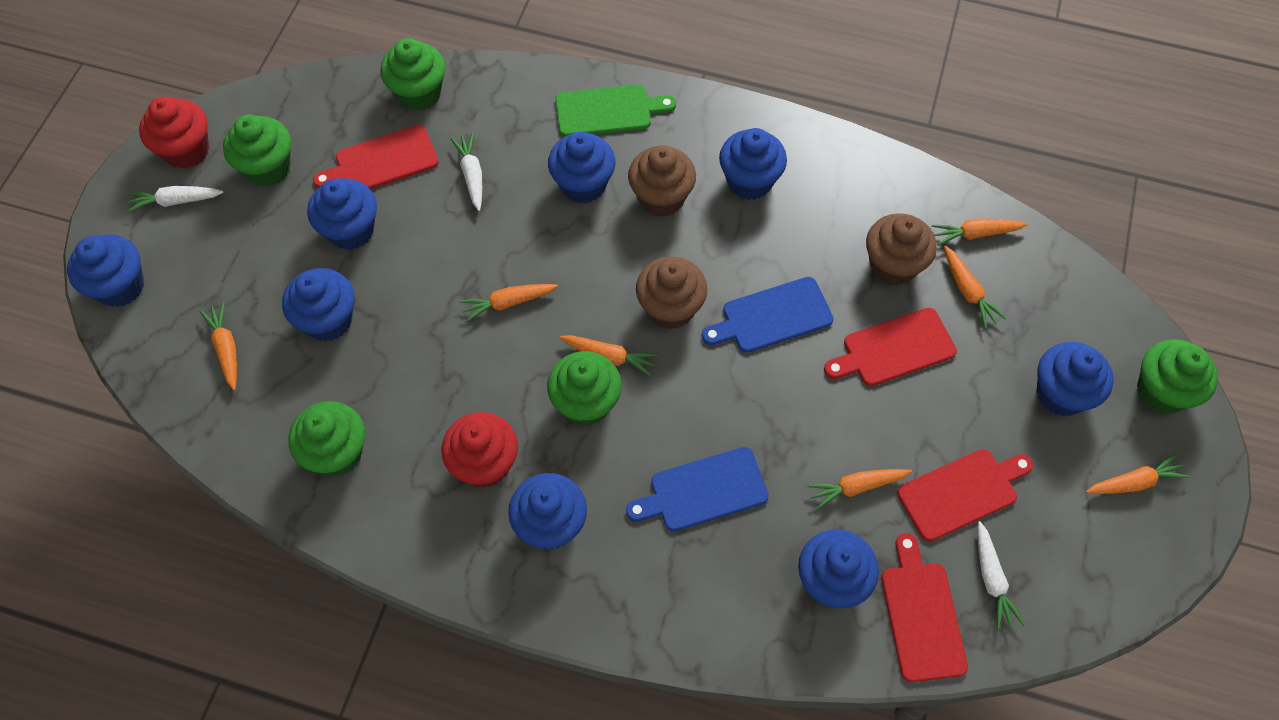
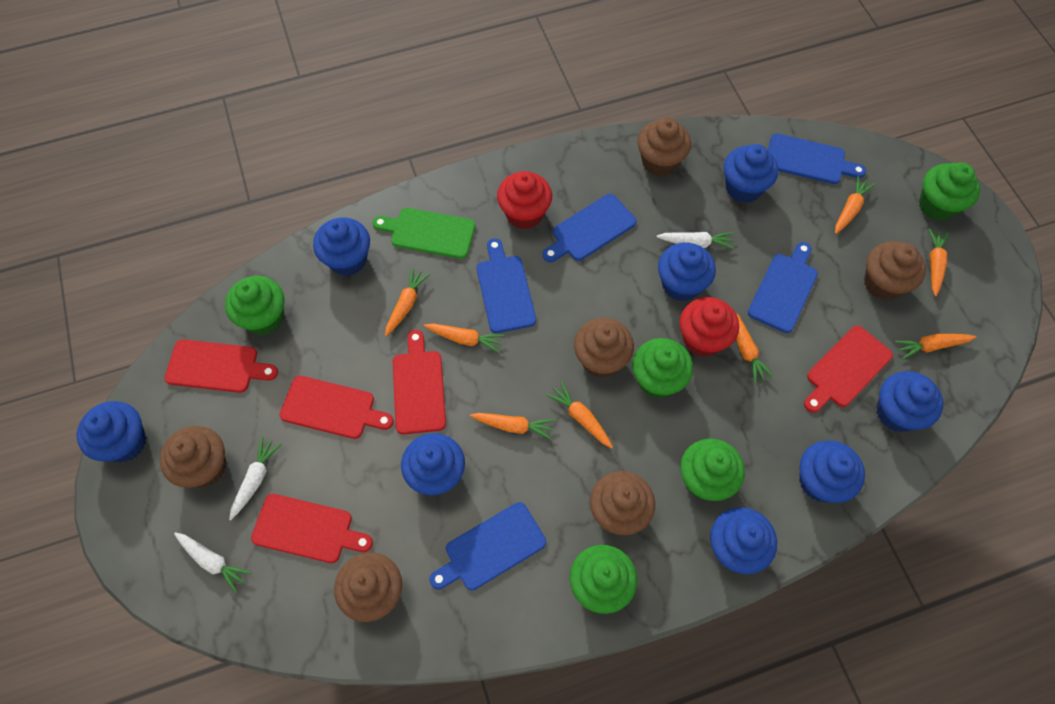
blue cutting board: 2 -> 5
brown cupcake: 3 -> 6
orange carrot: 7 -> 8
red cutting board: 4 -> 5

Work required: Every line above should be copied exactly; do not carry over the pictures.

Solved exercise:
blue cutting board: 2 -> 5
brown cupcake: 3 -> 6
orange carrot: 7 -> 8
red cutting board: 4 -> 5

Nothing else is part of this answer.